++++ Input ++++

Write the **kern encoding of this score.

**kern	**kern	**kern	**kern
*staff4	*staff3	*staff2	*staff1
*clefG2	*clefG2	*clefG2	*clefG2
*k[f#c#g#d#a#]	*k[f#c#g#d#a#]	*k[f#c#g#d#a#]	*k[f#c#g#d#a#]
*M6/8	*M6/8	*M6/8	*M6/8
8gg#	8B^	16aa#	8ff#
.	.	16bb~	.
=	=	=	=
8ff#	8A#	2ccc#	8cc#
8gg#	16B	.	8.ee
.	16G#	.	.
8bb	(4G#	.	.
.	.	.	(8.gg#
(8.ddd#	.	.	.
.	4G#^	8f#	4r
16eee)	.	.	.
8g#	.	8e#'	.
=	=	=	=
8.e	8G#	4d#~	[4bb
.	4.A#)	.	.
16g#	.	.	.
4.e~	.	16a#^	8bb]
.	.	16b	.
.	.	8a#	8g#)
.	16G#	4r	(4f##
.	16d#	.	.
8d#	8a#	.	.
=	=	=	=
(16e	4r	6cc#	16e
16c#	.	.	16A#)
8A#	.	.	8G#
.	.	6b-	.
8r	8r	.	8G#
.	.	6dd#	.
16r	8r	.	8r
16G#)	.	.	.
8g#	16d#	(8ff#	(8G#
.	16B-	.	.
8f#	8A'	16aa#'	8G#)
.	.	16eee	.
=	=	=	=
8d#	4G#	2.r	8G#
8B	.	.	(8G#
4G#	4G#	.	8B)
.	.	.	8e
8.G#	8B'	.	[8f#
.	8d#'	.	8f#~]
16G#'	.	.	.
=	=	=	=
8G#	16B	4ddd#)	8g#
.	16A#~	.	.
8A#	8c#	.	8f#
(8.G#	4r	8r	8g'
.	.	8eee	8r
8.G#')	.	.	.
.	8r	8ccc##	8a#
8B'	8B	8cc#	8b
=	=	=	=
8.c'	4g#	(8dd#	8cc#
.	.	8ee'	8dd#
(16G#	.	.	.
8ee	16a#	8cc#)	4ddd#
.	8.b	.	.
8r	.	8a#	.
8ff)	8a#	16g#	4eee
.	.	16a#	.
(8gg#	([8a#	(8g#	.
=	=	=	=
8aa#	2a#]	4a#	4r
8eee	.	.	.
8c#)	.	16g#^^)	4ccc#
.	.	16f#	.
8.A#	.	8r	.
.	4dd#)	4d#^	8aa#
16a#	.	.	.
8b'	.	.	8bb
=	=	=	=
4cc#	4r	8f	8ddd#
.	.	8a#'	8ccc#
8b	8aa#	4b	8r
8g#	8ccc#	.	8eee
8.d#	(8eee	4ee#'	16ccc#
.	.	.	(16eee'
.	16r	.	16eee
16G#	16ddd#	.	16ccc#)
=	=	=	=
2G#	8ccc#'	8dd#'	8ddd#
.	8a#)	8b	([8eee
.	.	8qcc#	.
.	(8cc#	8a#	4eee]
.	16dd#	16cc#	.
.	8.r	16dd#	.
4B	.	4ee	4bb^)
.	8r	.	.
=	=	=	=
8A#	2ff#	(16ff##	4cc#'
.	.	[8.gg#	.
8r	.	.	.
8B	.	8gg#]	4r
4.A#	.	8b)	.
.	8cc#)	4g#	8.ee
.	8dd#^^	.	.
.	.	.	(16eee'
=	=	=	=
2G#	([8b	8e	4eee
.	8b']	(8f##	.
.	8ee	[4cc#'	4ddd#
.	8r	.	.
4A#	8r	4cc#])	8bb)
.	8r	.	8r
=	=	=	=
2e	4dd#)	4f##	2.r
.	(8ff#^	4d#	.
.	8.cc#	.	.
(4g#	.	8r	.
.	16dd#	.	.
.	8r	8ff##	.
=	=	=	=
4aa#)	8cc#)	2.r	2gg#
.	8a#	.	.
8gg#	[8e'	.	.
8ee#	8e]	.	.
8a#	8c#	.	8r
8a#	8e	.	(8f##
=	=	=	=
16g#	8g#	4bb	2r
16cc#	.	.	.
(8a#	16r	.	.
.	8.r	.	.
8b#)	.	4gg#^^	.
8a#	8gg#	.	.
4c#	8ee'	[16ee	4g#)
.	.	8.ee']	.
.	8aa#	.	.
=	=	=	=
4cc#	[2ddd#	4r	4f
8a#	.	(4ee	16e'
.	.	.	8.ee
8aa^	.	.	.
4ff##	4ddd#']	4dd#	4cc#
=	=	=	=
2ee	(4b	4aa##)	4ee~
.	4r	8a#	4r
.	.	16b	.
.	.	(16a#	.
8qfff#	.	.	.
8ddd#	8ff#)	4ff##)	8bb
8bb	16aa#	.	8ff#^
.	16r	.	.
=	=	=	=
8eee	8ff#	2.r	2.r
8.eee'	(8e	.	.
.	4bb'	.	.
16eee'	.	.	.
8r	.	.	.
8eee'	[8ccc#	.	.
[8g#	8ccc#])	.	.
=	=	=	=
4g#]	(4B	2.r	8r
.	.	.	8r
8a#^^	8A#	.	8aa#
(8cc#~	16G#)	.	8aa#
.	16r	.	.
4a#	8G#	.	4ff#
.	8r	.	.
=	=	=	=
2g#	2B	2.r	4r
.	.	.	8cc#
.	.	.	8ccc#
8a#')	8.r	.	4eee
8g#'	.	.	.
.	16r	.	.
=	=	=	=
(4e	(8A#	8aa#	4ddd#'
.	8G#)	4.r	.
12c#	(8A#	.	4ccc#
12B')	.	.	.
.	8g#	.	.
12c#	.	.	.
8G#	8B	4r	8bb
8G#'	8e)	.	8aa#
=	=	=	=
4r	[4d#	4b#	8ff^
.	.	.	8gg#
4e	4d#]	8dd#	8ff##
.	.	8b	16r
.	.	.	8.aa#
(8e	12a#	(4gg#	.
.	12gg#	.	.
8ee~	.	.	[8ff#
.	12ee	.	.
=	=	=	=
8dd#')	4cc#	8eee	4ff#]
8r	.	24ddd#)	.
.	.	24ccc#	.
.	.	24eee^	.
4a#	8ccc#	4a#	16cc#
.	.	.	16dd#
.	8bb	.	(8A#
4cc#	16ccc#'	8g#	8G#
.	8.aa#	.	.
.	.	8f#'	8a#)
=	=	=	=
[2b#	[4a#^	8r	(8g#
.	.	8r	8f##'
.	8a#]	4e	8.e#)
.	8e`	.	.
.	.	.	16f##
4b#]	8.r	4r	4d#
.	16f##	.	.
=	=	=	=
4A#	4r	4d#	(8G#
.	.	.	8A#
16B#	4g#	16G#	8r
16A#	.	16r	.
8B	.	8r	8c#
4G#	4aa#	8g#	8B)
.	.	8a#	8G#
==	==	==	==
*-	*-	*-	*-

++++

▸ **Task requirements**: Please filter the material above and keep only the lines that contain the string "kern". Case counts.

▸ **Reply to the exercise**:
Write the **kern encoding of this score.
**kern	**kern	**kern	**kern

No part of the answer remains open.